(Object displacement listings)
◇ ◇ ◇ ◇ ◇ ◇ ◇

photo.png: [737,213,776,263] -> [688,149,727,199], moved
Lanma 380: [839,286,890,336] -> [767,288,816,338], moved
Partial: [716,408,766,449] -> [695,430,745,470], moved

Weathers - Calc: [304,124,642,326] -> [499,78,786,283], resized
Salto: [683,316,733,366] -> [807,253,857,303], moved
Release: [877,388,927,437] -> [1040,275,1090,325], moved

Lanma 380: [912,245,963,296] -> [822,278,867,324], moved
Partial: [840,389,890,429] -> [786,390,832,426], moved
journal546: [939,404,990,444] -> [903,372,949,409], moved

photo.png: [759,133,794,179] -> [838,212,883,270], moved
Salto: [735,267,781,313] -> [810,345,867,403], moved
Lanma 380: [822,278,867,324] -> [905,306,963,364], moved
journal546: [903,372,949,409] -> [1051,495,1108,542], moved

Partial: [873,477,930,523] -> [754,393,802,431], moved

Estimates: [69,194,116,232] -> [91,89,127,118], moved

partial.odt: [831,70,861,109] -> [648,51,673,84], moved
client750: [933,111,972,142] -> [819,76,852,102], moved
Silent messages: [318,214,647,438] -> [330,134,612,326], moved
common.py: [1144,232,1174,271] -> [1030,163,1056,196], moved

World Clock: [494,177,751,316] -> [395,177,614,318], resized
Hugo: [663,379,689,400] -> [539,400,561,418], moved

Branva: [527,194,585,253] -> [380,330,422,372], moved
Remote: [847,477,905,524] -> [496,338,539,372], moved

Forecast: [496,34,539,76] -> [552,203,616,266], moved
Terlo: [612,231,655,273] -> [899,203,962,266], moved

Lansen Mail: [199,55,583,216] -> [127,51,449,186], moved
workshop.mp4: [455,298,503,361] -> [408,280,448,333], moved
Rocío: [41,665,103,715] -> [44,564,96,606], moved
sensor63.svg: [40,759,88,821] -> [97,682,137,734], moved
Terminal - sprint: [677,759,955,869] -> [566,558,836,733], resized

◇ ◇ ◇ ◇ ◇ ◇ ◇

**What to produce**
Reproduce the entries above in full, so that each one reads exactly as before.

**Output for this task**
photo.png: [737,213,776,263] -> [688,149,727,199], moved
Lanma 380: [839,286,890,336] -> [767,288,816,338], moved
Partial: [716,408,766,449] -> [695,430,745,470], moved

Weathers - Calc: [304,124,642,326] -> [499,78,786,283], resized
Salto: [683,316,733,366] -> [807,253,857,303], moved
Release: [877,388,927,437] -> [1040,275,1090,325], moved

Lanma 380: [912,245,963,296] -> [822,278,867,324], moved
Partial: [840,389,890,429] -> [786,390,832,426], moved
journal546: [939,404,990,444] -> [903,372,949,409], moved

photo.png: [759,133,794,179] -> [838,212,883,270], moved
Salto: [735,267,781,313] -> [810,345,867,403], moved
Lanma 380: [822,278,867,324] -> [905,306,963,364], moved
journal546: [903,372,949,409] -> [1051,495,1108,542], moved

Partial: [873,477,930,523] -> [754,393,802,431], moved

Estimates: [69,194,116,232] -> [91,89,127,118], moved

partial.odt: [831,70,861,109] -> [648,51,673,84], moved
client750: [933,111,972,142] -> [819,76,852,102], moved
Silent messages: [318,214,647,438] -> [330,134,612,326], moved
common.py: [1144,232,1174,271] -> [1030,163,1056,196], moved

World Clock: [494,177,751,316] -> [395,177,614,318], resized
Hugo: [663,379,689,400] -> [539,400,561,418], moved

Branva: [527,194,585,253] -> [380,330,422,372], moved
Remote: [847,477,905,524] -> [496,338,539,372], moved

Forecast: [496,34,539,76] -> [552,203,616,266], moved
Terlo: [612,231,655,273] -> [899,203,962,266], moved

Lansen Mail: [199,55,583,216] -> [127,51,449,186], moved
workshop.mp4: [455,298,503,361] -> [408,280,448,333], moved
Rocío: [41,665,103,715] -> [44,564,96,606], moved
sensor63.svg: [40,759,88,821] -> [97,682,137,734], moved
Terminal - sprint: [677,759,955,869] -> [566,558,836,733], resized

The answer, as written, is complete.